**Action item:** After finding the line with "camera: 40 degrees right, 15 degrees up" in the data below, set down exactly each line through the one with "colour | vaporisateur", inclusive, and stop there.

(Excerpts from a dataset)
----

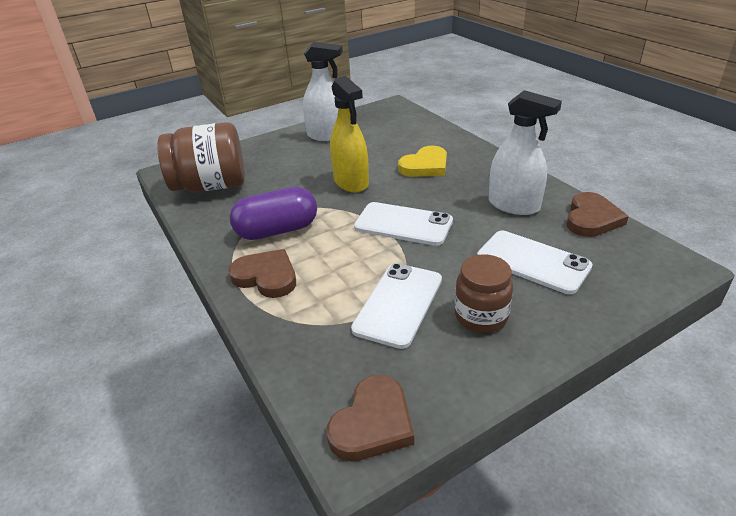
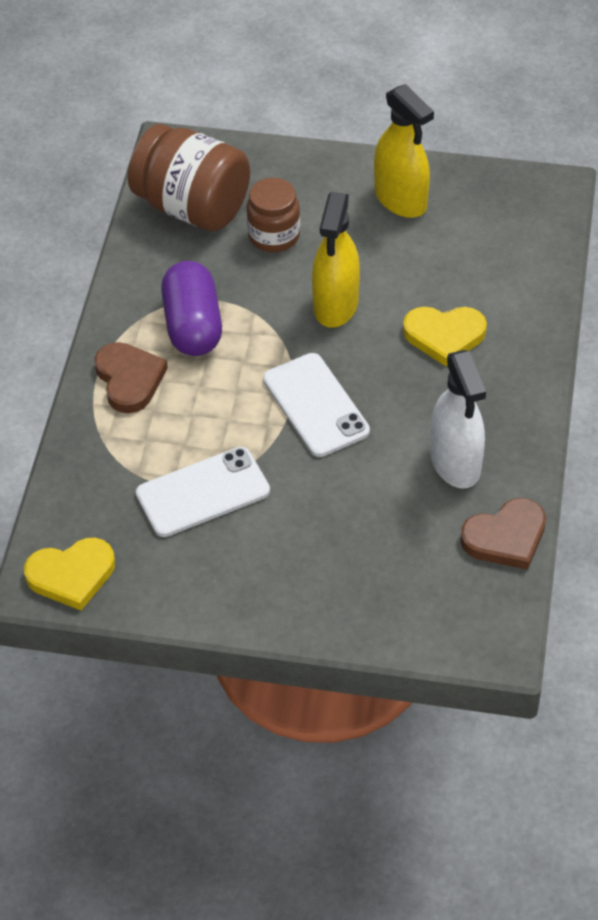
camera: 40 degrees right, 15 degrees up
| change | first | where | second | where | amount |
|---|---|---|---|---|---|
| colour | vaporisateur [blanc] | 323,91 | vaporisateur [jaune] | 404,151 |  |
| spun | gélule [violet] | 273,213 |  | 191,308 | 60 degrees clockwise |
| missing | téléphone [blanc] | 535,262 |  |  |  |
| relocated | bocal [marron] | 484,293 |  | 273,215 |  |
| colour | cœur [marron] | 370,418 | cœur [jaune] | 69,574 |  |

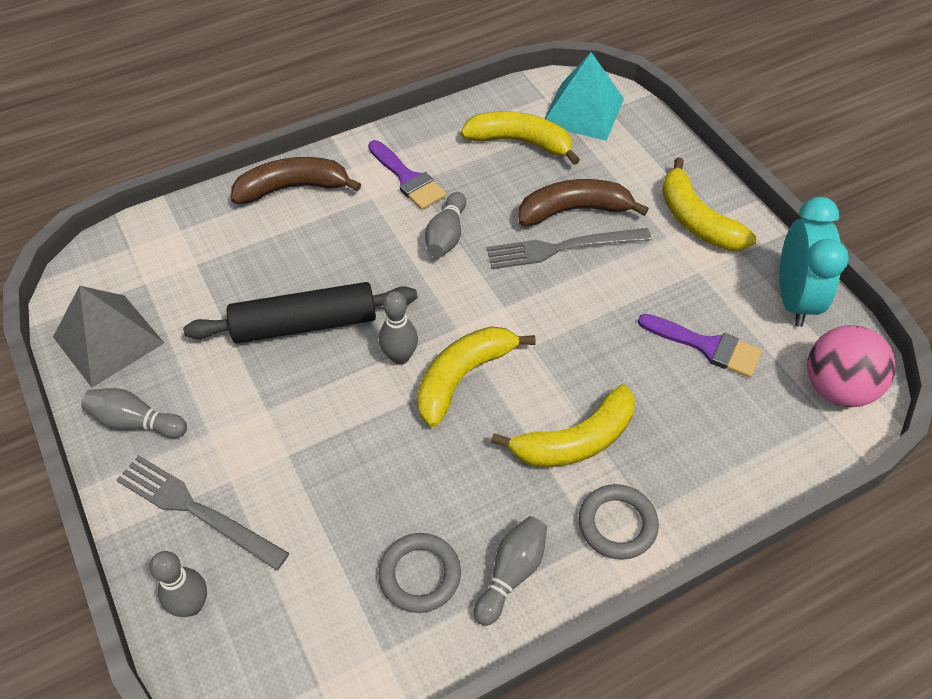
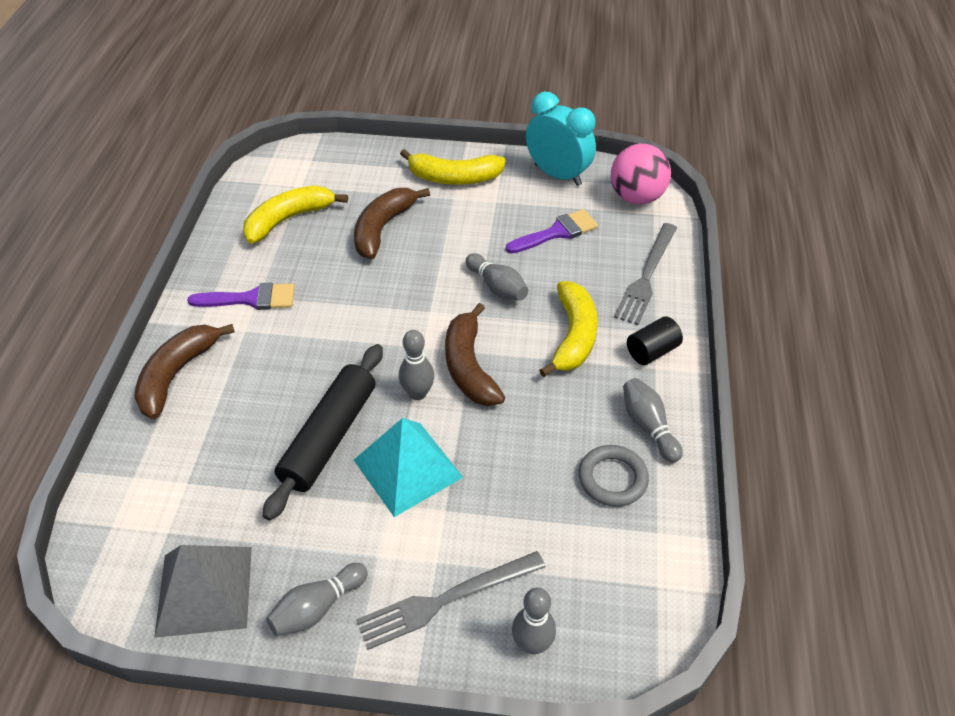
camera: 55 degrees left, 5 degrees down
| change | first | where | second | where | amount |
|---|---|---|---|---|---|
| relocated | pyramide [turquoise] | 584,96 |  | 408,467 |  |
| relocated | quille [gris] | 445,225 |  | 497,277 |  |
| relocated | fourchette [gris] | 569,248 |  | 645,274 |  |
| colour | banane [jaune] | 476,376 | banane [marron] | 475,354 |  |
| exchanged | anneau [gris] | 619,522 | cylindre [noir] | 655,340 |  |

----

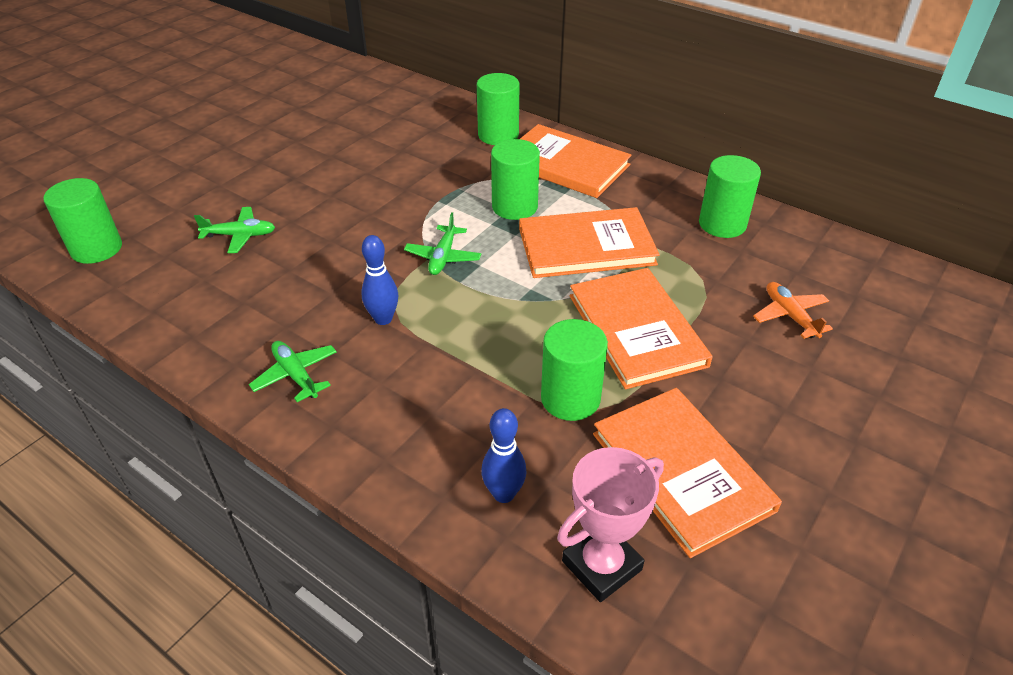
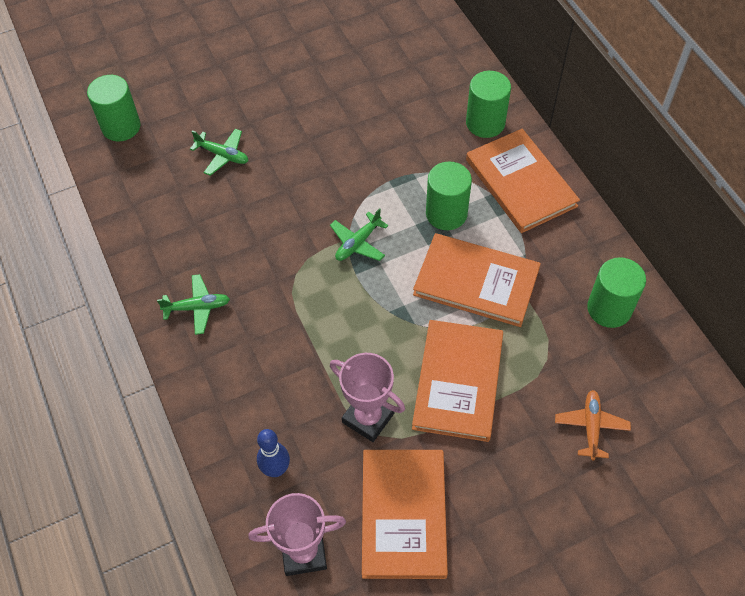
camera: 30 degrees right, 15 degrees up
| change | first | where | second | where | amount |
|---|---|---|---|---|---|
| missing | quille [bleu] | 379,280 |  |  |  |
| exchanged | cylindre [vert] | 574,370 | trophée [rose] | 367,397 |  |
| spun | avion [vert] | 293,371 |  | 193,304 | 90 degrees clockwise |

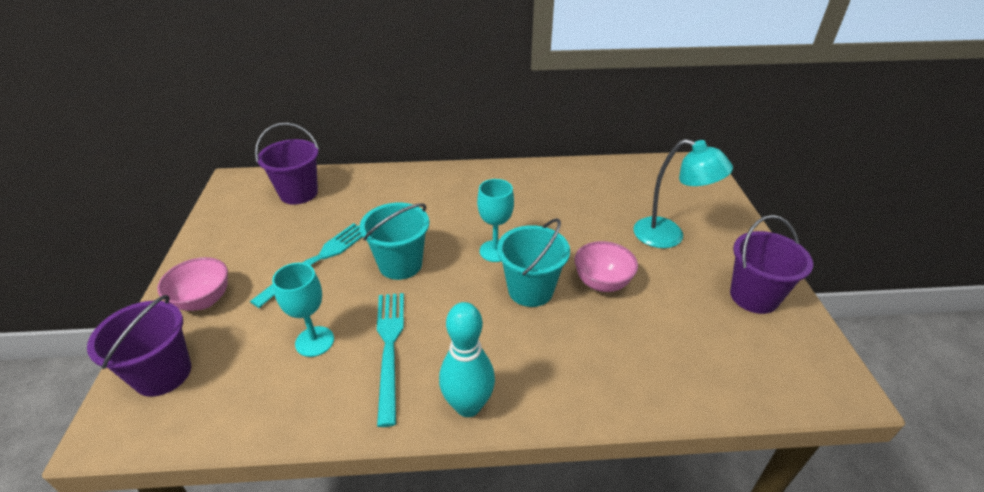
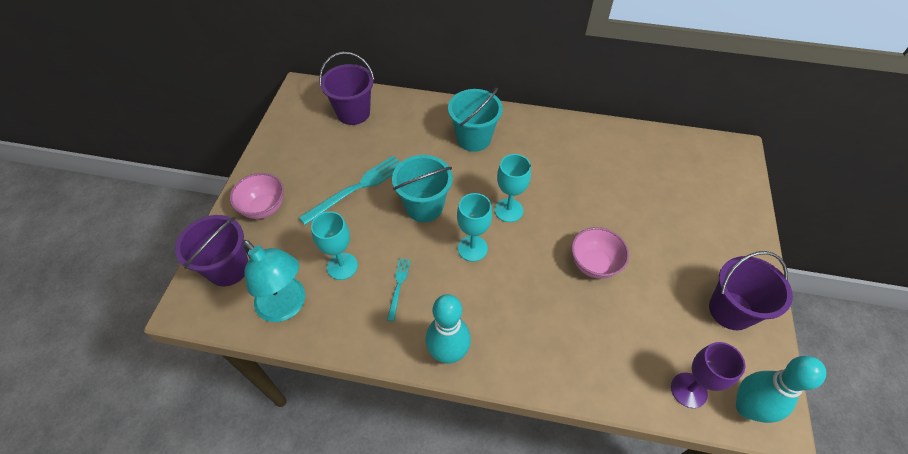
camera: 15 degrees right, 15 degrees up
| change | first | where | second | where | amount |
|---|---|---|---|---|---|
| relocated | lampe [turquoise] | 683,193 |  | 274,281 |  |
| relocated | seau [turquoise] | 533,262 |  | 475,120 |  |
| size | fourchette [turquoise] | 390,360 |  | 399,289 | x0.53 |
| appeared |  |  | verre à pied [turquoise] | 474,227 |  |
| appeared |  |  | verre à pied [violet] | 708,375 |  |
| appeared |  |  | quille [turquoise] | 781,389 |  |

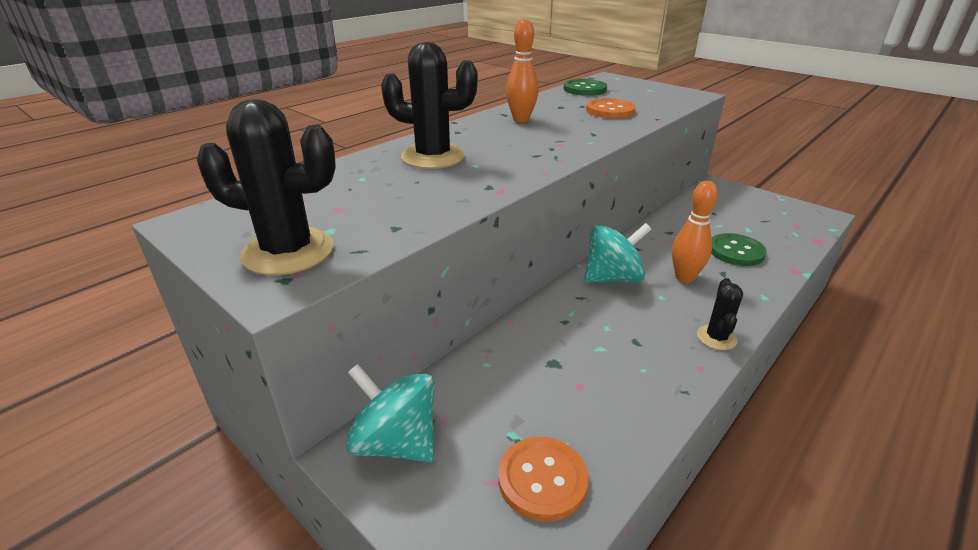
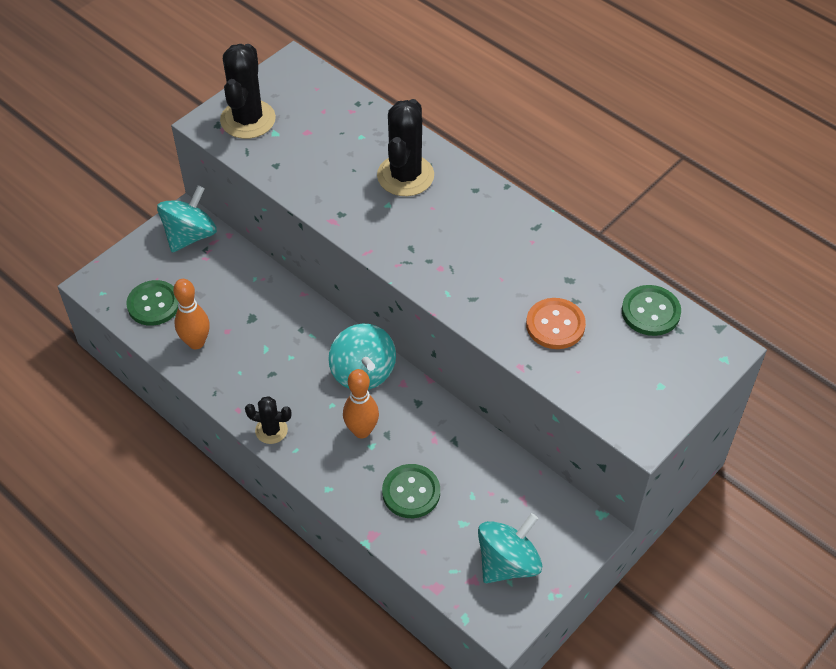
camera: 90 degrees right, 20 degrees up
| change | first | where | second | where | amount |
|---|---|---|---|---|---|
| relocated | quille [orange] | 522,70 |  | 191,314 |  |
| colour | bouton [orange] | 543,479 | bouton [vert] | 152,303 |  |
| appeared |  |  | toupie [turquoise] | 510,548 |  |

----

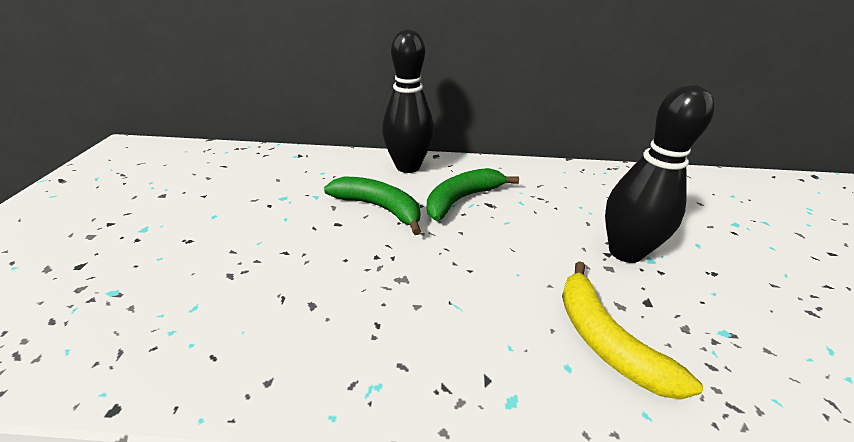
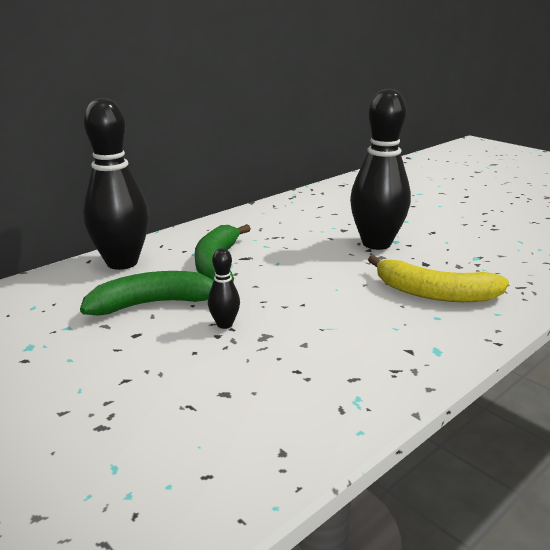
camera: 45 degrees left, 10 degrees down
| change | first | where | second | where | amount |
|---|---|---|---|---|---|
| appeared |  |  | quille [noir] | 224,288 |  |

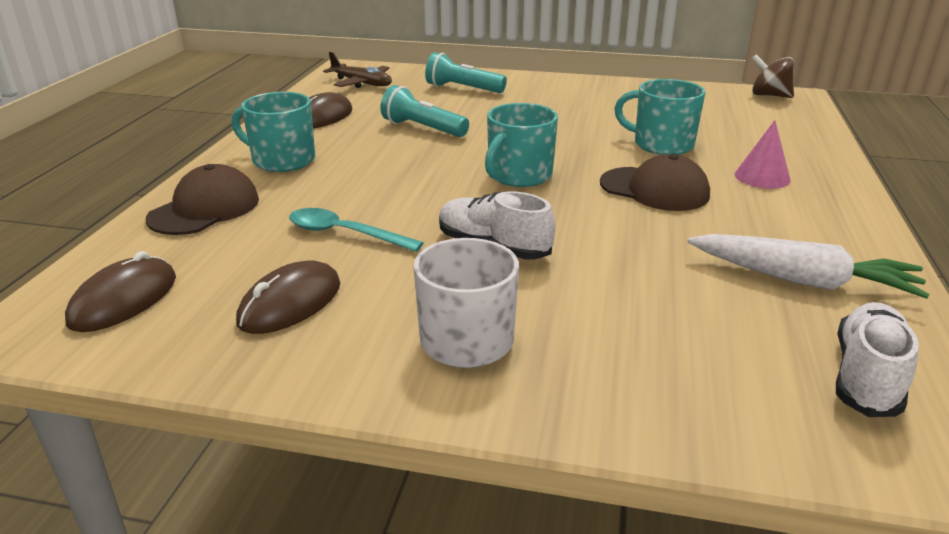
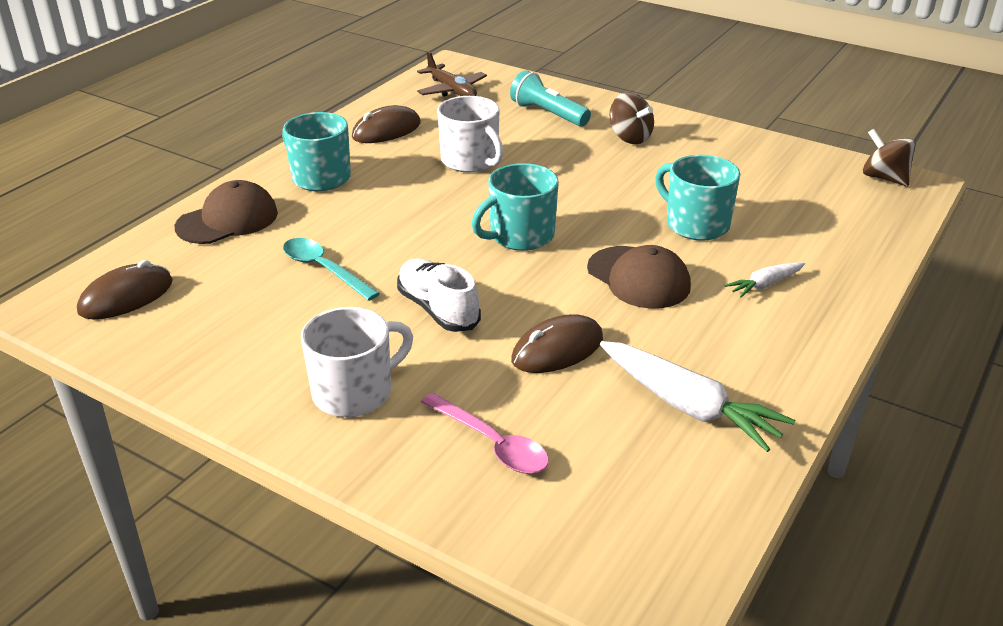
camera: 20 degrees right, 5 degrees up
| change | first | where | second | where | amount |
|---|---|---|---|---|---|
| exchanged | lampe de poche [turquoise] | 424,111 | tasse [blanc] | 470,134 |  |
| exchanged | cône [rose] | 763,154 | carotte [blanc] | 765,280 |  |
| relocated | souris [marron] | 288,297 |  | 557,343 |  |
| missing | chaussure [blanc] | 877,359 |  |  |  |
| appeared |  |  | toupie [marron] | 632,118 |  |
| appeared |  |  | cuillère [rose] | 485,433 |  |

----

**Response for this exercise:**
camera: 40 degrees right, 15 degrees up
| change | first | where | second | where | amount |
|---|---|---|---|---|---|
| colour | vaporisateur [blanc] | 323,91 | vaporisateur [jaune] | 404,151 |  |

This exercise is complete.